| Your task |
Across all the records, filter for lines with the word "VRAW" and copy them.

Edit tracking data
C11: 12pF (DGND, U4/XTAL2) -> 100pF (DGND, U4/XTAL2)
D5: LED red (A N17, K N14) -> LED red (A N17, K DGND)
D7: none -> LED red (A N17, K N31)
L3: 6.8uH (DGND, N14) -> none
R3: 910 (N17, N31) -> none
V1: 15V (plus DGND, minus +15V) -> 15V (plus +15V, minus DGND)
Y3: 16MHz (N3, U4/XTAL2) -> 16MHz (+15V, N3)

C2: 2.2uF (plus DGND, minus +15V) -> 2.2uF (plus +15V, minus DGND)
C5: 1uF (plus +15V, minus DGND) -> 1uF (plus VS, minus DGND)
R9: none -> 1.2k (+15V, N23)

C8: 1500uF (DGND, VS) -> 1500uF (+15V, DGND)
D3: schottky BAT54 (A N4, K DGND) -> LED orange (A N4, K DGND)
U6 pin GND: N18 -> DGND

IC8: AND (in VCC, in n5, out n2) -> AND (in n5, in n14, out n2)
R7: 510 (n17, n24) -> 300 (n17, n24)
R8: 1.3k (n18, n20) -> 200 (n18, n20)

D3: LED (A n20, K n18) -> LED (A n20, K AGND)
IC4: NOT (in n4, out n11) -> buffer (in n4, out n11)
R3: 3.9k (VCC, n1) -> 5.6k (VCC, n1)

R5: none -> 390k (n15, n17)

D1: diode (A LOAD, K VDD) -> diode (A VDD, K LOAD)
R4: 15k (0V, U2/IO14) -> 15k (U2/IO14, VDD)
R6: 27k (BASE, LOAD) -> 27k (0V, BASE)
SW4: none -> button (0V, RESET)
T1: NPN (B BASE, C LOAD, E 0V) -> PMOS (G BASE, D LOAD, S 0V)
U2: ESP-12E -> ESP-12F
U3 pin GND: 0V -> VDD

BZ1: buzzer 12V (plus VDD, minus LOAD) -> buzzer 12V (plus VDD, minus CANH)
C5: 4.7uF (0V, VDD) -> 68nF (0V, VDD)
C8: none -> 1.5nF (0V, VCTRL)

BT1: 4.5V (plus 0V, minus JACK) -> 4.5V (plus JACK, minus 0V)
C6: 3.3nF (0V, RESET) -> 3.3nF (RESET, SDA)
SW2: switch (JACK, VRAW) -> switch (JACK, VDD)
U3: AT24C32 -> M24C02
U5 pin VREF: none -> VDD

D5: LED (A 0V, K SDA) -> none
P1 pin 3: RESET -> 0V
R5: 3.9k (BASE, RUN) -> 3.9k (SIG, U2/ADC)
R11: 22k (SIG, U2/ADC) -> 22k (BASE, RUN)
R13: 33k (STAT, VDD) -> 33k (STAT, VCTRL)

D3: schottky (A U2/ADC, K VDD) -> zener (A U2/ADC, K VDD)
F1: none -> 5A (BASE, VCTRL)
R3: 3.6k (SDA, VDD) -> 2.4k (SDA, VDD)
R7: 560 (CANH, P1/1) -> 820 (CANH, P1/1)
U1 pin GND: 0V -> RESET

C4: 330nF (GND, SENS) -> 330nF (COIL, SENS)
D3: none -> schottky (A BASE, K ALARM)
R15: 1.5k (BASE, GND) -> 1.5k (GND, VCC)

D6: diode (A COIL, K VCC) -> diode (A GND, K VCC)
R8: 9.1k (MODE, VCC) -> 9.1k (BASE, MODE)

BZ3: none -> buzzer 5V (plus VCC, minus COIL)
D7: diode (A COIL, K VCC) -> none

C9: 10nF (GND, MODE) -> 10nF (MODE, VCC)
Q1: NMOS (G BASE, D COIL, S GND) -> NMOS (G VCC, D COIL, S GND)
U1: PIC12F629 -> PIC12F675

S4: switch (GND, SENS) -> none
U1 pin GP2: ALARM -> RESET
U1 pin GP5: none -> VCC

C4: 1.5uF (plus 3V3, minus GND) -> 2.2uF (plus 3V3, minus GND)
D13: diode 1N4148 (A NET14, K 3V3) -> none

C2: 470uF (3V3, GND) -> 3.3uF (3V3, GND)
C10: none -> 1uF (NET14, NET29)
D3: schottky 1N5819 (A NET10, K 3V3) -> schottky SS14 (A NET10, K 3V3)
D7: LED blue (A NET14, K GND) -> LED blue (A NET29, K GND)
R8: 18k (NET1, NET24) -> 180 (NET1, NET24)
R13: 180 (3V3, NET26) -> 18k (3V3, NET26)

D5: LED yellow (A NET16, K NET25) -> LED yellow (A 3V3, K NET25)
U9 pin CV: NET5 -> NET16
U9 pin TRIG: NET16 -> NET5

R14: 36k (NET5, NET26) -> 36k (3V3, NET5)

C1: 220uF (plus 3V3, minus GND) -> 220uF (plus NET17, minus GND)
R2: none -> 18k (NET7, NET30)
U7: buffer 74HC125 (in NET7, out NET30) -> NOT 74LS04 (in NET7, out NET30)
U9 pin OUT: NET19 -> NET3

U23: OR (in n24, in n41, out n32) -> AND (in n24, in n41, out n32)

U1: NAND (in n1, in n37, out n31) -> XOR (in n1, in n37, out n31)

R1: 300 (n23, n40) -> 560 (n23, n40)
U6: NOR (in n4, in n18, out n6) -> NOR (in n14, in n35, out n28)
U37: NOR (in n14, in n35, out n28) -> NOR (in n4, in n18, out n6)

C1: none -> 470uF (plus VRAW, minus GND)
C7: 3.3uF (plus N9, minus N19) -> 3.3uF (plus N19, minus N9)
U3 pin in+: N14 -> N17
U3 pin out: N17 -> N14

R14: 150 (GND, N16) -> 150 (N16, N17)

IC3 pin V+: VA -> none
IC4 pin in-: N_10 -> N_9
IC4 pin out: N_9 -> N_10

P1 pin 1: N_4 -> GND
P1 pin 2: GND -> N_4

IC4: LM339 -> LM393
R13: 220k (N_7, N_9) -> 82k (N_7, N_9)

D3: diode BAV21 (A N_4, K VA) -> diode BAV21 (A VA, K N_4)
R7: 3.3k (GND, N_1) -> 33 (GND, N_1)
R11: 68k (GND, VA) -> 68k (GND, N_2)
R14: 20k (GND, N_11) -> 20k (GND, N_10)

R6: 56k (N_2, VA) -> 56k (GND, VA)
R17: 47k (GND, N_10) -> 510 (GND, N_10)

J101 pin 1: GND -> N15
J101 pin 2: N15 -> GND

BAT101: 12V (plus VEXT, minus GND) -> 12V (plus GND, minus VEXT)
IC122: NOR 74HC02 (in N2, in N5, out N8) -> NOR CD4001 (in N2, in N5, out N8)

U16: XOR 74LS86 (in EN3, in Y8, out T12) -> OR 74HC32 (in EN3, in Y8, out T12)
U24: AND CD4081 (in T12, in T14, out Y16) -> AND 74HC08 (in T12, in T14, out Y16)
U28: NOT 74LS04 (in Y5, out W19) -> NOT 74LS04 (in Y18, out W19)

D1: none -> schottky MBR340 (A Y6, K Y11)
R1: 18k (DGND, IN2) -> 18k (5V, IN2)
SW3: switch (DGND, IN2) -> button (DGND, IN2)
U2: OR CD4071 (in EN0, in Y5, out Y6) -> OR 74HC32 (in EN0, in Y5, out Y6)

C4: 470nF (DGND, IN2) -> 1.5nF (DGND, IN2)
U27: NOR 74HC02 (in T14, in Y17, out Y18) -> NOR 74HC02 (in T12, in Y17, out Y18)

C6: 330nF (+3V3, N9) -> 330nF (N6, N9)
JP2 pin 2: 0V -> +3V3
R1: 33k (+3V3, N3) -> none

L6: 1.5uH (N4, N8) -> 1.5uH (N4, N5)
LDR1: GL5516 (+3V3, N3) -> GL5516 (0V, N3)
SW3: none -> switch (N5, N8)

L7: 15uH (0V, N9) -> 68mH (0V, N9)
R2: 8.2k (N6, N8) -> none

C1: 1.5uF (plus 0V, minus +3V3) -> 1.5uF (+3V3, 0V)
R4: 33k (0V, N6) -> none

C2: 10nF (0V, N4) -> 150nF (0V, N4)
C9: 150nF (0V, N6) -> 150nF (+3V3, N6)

| Result of this task |
SW2: switch (JACK, VRAW) -> switch (JACK, VDD)
C1: none -> 470uF (plus VRAW, minus GND)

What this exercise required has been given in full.